▶ _WHAT YOU WILL DO_
Pictures aside, write every record out again word for word.

[Data excerpts]
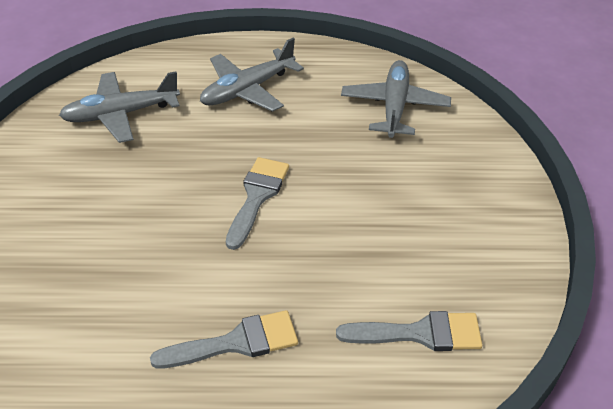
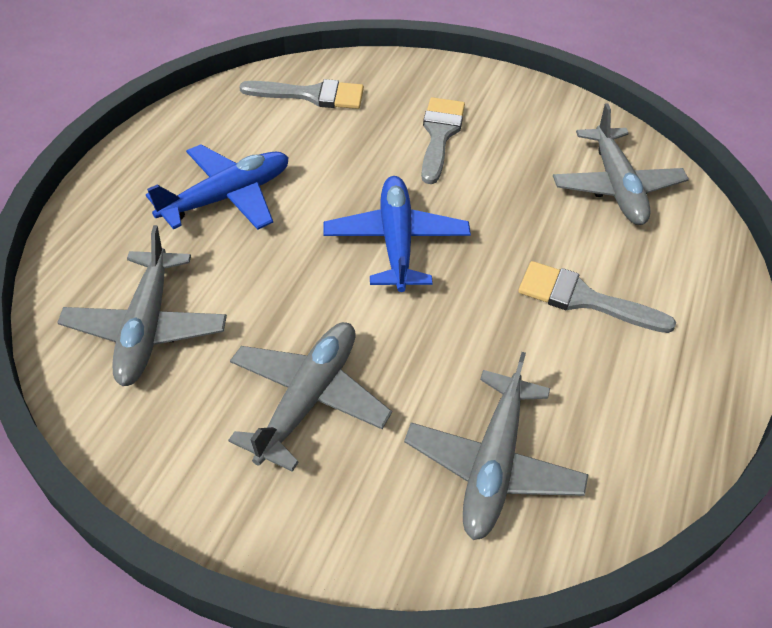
blue plane: 0 -> 2
grey plane: 3 -> 4

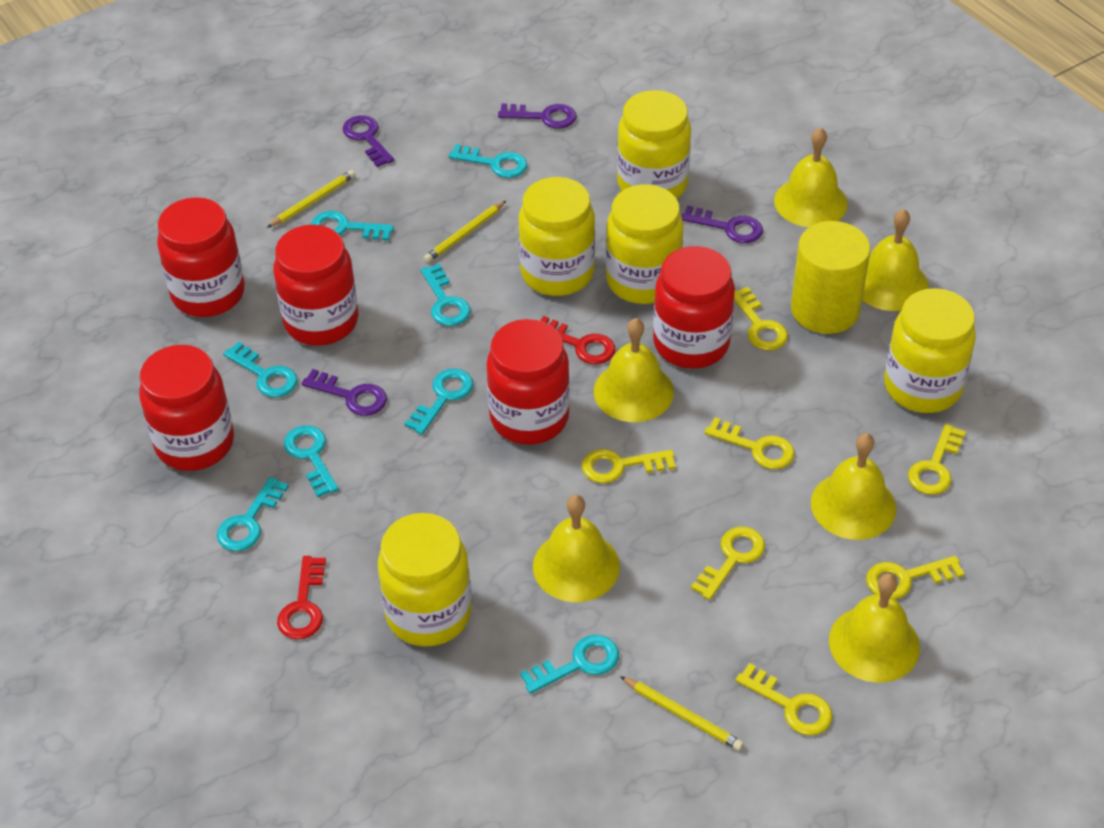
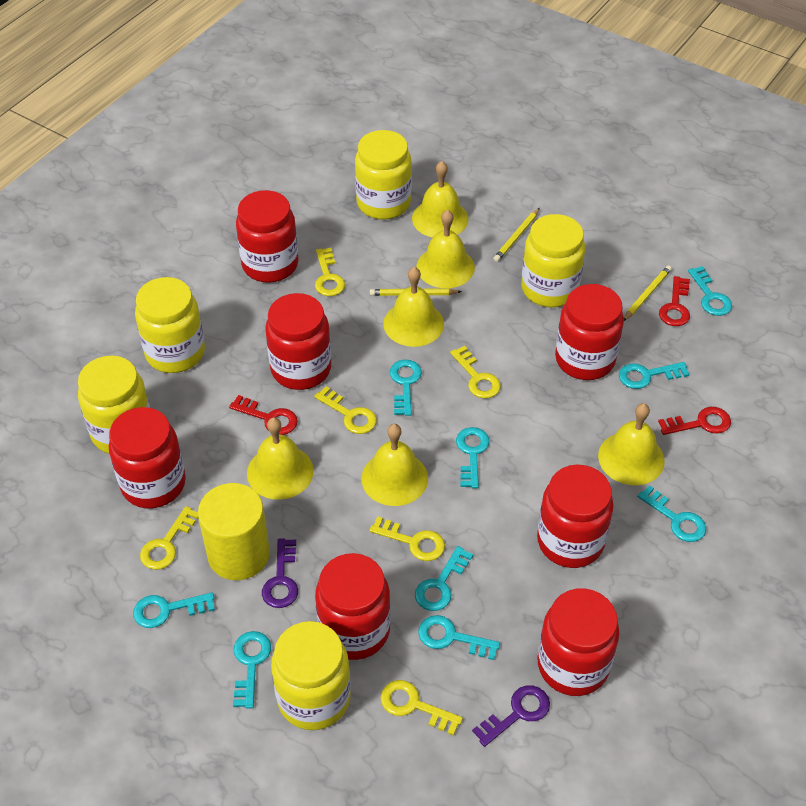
purple key: 4 -> 2
red jar: 5 -> 7
red key: 2 -> 3
turquoise key: 8 -> 9
yellow key: 7 -> 6

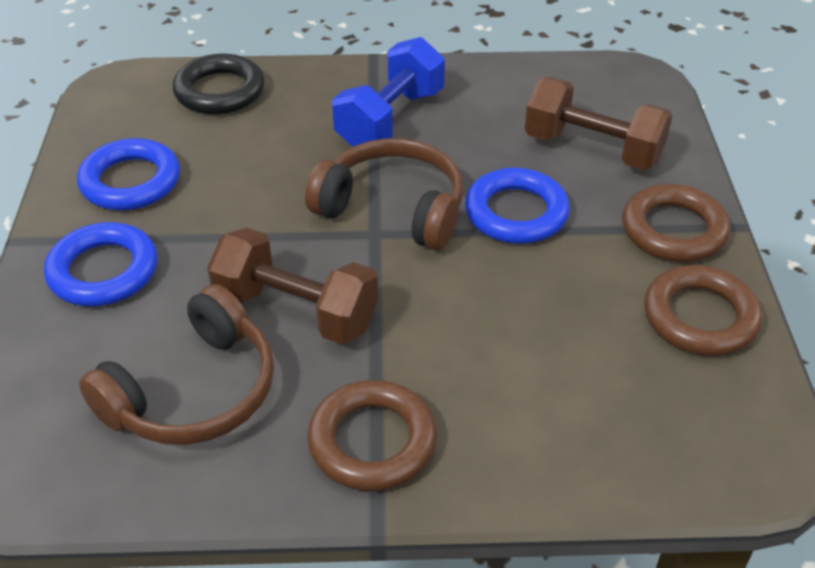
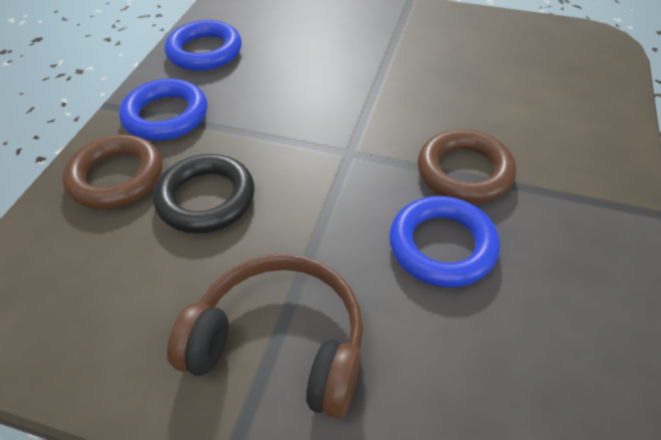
blue dumbbell: 1 -> 0
brown dumbbell: 2 -> 0
brown headphones: 2 -> 1
brown ring: 3 -> 2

▶ _OUTPUT BELOW_
blue plane: 0 -> 2
grey plane: 3 -> 4

purple key: 4 -> 2
red jar: 5 -> 7
red key: 2 -> 3
turquoise key: 8 -> 9
yellow key: 7 -> 6

blue dumbbell: 1 -> 0
brown dumbbell: 2 -> 0
brown headphones: 2 -> 1
brown ring: 3 -> 2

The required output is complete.